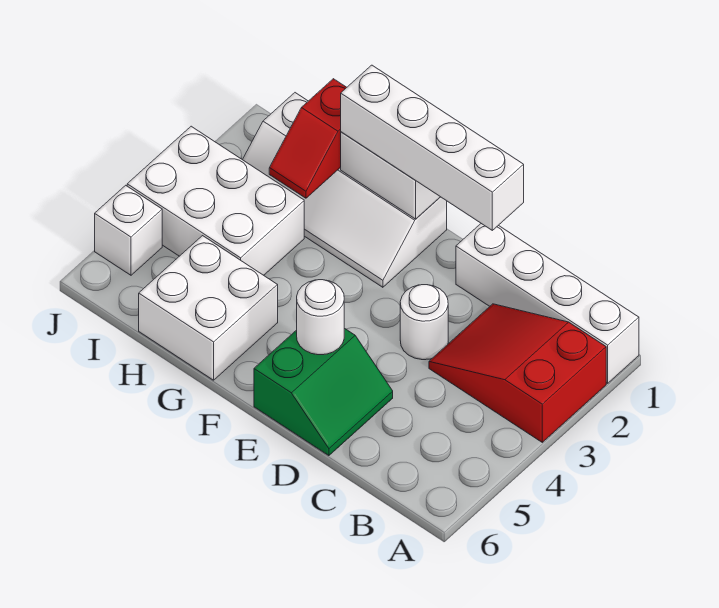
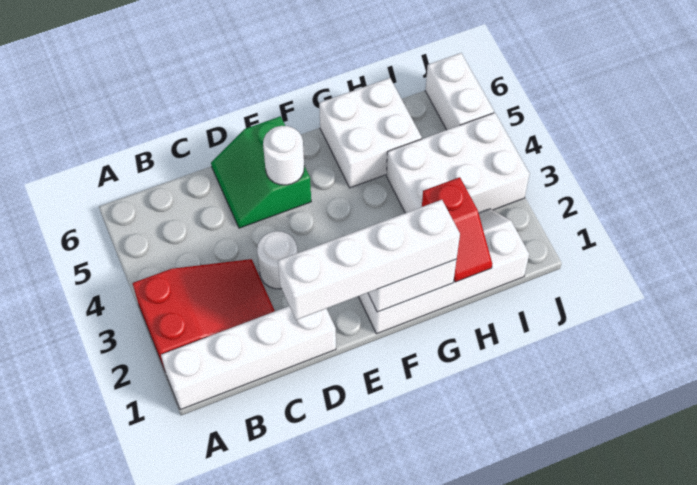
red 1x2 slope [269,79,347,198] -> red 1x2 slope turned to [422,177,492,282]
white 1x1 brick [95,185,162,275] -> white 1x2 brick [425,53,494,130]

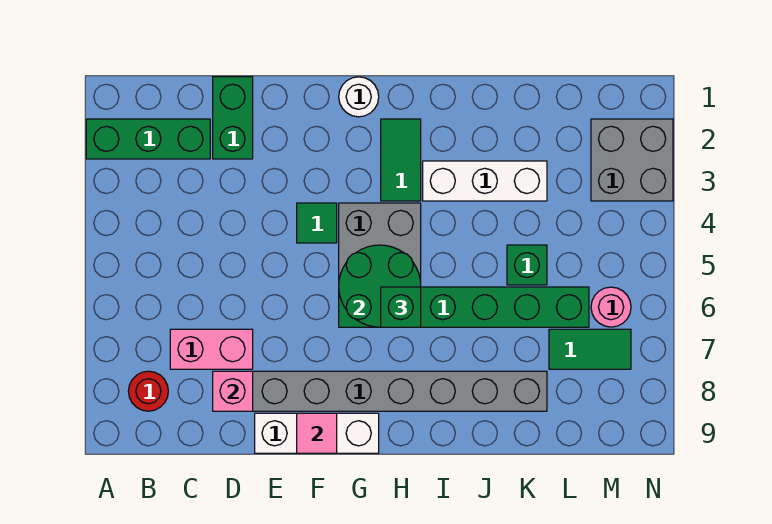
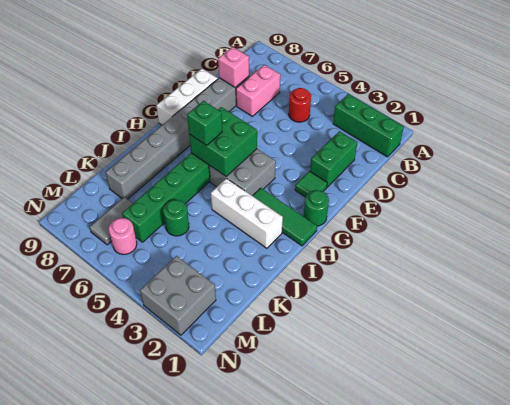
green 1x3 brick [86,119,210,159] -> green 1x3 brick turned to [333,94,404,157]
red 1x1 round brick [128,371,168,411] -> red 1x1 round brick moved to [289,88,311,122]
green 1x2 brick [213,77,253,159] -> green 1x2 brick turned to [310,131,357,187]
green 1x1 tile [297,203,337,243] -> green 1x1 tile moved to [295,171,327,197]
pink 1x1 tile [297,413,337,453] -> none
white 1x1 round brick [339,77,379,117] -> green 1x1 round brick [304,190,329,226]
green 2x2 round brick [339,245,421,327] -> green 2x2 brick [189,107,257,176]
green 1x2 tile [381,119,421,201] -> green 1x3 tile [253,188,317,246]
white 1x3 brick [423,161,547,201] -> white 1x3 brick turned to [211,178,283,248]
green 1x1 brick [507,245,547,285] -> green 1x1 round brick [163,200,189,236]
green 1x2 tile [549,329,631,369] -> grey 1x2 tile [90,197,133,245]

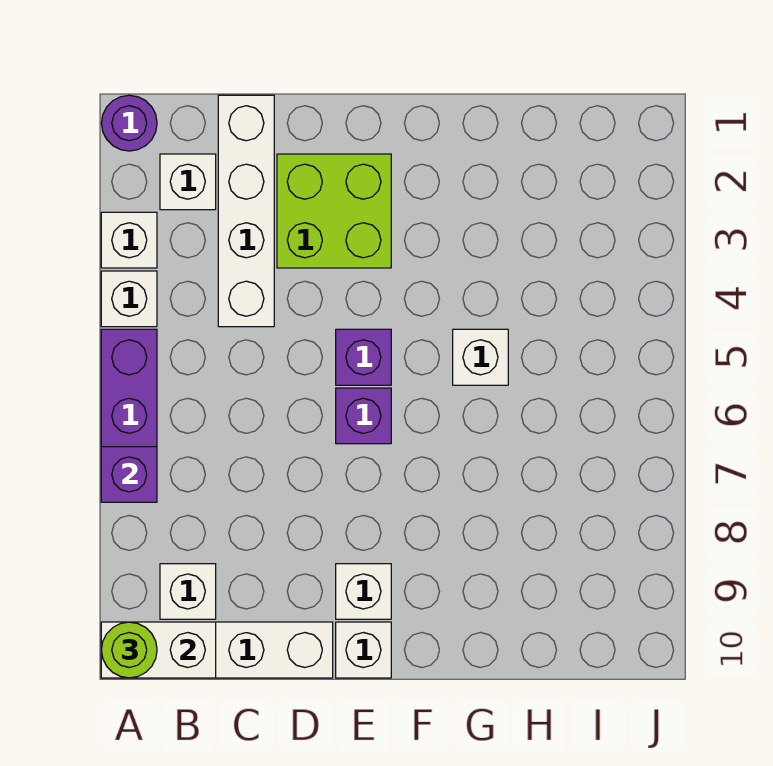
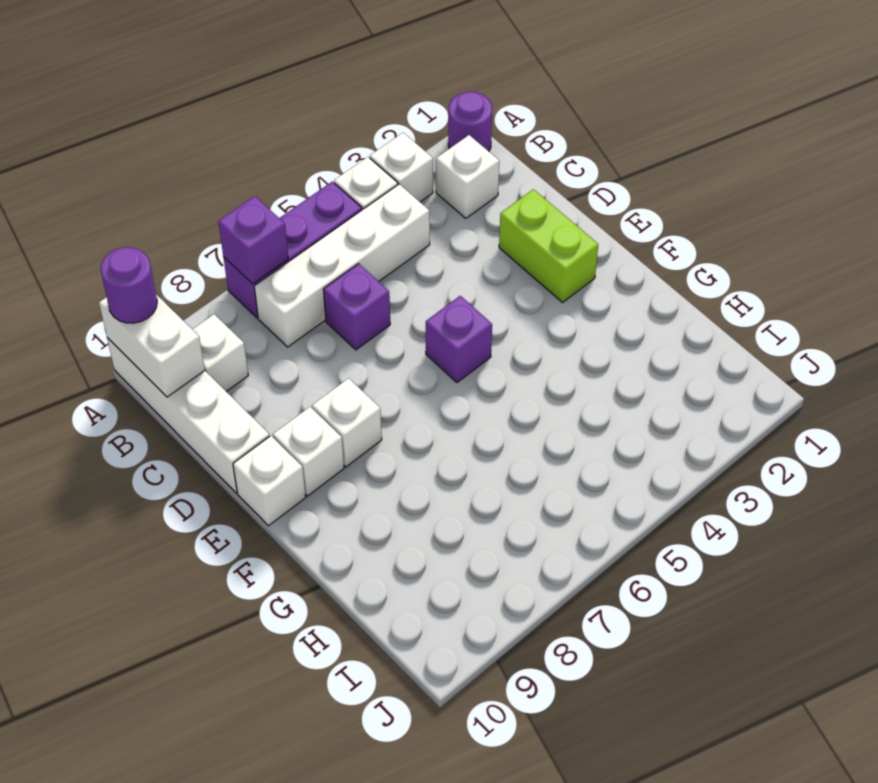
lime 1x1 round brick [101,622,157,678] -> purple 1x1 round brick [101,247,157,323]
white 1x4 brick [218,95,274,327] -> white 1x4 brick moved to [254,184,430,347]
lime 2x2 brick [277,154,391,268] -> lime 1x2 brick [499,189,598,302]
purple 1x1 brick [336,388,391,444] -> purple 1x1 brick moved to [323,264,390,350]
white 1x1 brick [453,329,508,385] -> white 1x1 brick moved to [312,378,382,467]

▸ What you need to do: Scan the data for the word "lime" and copy every line where it shows up.

▸ Answer to the exercise:
lime 1x1 round brick [101,622,157,678] -> purple 1x1 round brick [101,247,157,323]
lime 2x2 brick [277,154,391,268] -> lime 1x2 brick [499,189,598,302]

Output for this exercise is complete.